### Problem requirements:
Include in the output the line containing "green circle: (82, 262)" and each subsequent line of the records, through the end, transcribed exactly. Add nothing else.

(Data entries)

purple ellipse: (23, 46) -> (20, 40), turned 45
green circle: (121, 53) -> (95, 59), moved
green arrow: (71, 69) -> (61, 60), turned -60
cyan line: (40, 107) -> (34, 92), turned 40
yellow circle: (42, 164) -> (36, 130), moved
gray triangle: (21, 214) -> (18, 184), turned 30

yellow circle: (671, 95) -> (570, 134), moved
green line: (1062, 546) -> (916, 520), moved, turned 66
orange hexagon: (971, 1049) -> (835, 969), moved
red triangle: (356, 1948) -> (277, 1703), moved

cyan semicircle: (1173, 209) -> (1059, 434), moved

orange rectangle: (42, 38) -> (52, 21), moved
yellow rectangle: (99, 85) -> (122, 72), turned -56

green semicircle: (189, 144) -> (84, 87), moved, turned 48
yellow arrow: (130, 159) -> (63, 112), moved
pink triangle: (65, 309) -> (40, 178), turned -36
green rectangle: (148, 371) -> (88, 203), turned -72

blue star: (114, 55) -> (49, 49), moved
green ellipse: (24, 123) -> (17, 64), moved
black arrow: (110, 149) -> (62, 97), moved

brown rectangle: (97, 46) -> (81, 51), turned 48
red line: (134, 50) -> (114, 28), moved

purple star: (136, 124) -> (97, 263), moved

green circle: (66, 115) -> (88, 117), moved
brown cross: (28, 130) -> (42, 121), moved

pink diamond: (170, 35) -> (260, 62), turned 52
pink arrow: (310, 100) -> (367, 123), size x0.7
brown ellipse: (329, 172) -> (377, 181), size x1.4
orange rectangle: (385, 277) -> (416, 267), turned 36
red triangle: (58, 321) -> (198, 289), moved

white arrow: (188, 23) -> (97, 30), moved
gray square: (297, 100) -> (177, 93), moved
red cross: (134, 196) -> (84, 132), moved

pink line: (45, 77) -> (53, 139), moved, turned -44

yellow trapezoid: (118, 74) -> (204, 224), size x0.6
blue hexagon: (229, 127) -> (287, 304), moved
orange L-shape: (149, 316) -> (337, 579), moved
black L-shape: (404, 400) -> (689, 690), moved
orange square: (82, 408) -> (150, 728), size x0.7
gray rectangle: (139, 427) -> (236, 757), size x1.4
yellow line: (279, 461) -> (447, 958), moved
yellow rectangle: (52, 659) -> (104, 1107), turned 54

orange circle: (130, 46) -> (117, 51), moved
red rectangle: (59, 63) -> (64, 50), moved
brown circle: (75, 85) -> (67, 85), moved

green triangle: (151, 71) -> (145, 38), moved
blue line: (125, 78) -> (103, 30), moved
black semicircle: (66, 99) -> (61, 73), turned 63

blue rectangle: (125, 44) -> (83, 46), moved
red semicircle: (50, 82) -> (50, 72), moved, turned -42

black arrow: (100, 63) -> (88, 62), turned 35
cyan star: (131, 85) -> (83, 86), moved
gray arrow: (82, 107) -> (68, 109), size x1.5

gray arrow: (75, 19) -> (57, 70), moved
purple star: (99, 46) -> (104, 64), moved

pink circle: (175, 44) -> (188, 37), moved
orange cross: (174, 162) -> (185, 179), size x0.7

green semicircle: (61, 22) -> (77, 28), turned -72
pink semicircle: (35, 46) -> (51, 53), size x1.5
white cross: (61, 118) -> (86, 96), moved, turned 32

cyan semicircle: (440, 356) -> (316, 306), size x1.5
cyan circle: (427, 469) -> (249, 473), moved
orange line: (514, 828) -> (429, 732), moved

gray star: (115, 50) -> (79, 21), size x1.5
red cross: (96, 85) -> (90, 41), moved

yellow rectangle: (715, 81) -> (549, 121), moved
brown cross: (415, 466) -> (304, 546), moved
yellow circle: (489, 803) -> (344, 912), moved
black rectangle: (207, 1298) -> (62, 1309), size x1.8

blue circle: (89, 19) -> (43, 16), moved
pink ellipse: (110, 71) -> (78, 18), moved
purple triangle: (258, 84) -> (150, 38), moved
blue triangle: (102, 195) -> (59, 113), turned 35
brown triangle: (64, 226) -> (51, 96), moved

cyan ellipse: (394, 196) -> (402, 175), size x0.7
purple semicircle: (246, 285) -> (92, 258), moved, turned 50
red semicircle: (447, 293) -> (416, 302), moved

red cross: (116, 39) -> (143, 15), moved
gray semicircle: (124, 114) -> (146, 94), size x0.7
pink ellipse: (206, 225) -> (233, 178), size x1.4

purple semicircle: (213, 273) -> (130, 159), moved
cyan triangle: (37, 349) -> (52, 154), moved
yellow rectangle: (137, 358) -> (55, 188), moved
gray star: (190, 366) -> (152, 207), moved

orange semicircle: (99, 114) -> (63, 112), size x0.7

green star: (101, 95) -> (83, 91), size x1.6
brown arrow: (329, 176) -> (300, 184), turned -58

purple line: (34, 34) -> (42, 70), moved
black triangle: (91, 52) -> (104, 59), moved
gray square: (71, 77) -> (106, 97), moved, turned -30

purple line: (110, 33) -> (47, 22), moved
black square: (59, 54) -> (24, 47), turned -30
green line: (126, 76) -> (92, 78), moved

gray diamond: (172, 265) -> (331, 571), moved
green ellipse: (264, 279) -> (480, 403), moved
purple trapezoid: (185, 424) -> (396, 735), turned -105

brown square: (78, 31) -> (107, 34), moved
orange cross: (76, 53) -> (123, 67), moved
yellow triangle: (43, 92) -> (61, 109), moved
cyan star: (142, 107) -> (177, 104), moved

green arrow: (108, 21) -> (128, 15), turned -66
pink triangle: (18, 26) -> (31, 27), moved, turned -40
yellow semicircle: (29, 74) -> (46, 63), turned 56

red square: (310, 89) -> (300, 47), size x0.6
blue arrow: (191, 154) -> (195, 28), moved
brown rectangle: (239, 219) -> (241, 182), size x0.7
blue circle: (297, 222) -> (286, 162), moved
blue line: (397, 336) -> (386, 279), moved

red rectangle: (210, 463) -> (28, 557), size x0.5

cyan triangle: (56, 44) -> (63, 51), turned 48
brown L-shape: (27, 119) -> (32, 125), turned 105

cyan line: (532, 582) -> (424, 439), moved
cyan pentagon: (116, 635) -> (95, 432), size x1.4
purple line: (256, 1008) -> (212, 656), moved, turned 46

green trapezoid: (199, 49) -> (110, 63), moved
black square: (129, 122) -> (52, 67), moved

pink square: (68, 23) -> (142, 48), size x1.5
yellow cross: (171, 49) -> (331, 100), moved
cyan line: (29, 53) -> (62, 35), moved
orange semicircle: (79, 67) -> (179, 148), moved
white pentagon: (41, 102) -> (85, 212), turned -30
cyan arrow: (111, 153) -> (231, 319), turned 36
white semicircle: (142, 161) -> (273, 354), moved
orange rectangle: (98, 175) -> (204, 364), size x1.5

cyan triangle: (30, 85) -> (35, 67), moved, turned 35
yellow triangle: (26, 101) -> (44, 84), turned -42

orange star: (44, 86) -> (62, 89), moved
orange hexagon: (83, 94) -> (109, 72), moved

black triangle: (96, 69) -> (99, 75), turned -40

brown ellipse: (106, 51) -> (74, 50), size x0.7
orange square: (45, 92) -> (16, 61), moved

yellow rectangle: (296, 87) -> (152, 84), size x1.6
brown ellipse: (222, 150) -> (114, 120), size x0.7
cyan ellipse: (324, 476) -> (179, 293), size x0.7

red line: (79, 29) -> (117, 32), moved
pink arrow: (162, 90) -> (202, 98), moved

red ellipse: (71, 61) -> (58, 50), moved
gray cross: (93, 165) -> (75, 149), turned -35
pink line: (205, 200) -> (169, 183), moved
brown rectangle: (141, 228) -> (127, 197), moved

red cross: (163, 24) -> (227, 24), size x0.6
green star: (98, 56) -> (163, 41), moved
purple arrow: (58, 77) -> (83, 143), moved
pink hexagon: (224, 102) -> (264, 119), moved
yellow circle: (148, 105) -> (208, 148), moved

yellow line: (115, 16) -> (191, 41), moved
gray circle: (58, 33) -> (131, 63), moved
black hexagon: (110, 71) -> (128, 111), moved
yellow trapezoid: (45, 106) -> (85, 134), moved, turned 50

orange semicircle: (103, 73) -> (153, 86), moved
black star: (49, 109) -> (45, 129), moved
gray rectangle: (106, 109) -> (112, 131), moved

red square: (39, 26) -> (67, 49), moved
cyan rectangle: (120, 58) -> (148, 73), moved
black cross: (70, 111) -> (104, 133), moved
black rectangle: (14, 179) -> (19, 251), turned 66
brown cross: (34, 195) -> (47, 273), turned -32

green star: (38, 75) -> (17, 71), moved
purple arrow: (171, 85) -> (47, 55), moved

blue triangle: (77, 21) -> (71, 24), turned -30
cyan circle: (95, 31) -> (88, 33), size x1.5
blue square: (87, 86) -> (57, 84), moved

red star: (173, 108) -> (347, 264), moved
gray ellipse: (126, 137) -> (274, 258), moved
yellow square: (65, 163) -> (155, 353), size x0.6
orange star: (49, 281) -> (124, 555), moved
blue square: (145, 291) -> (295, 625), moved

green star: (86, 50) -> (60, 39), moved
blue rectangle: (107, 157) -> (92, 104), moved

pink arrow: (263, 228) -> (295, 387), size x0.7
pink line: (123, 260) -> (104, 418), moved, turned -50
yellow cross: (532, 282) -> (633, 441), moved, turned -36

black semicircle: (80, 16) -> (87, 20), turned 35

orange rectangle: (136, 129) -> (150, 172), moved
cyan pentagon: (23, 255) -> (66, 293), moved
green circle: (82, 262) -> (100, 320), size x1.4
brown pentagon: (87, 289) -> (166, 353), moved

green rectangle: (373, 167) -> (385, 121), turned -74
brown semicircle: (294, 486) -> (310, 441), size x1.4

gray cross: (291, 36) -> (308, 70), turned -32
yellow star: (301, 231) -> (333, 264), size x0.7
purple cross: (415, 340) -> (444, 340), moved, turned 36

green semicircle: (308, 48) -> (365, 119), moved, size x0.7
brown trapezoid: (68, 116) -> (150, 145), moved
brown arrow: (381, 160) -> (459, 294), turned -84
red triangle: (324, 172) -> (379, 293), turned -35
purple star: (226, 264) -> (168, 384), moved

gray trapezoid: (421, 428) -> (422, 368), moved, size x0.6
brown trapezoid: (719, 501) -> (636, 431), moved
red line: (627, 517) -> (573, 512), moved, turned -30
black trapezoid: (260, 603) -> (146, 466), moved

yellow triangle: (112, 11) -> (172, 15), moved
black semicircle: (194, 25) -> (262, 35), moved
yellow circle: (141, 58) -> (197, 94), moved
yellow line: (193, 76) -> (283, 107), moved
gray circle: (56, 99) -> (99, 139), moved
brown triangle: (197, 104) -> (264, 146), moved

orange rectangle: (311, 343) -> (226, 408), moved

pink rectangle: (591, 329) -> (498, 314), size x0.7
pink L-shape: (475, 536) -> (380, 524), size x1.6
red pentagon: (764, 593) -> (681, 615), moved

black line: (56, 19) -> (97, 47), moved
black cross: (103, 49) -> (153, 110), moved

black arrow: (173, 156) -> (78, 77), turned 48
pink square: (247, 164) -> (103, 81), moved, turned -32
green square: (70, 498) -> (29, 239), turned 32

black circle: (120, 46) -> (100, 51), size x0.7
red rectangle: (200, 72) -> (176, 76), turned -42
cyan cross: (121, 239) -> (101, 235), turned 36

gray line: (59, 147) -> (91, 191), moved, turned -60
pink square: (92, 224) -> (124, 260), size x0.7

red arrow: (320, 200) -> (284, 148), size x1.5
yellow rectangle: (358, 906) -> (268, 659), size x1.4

### Result of this exercise:
green circle: (82, 262) -> (100, 320), size x1.4
brown pentagon: (87, 289) -> (166, 353), moved

green rectangle: (373, 167) -> (385, 121), turned -74
brown semicircle: (294, 486) -> (310, 441), size x1.4

gray cross: (291, 36) -> (308, 70), turned -32
yellow star: (301, 231) -> (333, 264), size x0.7
purple cross: (415, 340) -> (444, 340), moved, turned 36

green semicircle: (308, 48) -> (365, 119), moved, size x0.7
brown trapezoid: (68, 116) -> (150, 145), moved
brown arrow: (381, 160) -> (459, 294), turned -84
red triangle: (324, 172) -> (379, 293), turned -35
purple star: (226, 264) -> (168, 384), moved

gray trapezoid: (421, 428) -> (422, 368), moved, size x0.6
brown trapezoid: (719, 501) -> (636, 431), moved
red line: (627, 517) -> (573, 512), moved, turned -30
black trapezoid: (260, 603) -> (146, 466), moved

yellow triangle: (112, 11) -> (172, 15), moved
black semicircle: (194, 25) -> (262, 35), moved
yellow circle: (141, 58) -> (197, 94), moved
yellow line: (193, 76) -> (283, 107), moved
gray circle: (56, 99) -> (99, 139), moved
brown triangle: (197, 104) -> (264, 146), moved

orange rectangle: (311, 343) -> (226, 408), moved

pink rectangle: (591, 329) -> (498, 314), size x0.7
pink L-shape: (475, 536) -> (380, 524), size x1.6
red pentagon: (764, 593) -> (681, 615), moved

black line: (56, 19) -> (97, 47), moved
black cross: (103, 49) -> (153, 110), moved

black arrow: (173, 156) -> (78, 77), turned 48
pink square: (247, 164) -> (103, 81), moved, turned -32
green square: (70, 498) -> (29, 239), turned 32

black circle: (120, 46) -> (100, 51), size x0.7
red rectangle: (200, 72) -> (176, 76), turned -42
cyan cross: (121, 239) -> (101, 235), turned 36

gray line: (59, 147) -> (91, 191), moved, turned -60
pink square: (92, 224) -> (124, 260), size x0.7

red arrow: (320, 200) -> (284, 148), size x1.5
yellow rectangle: (358, 906) -> (268, 659), size x1.4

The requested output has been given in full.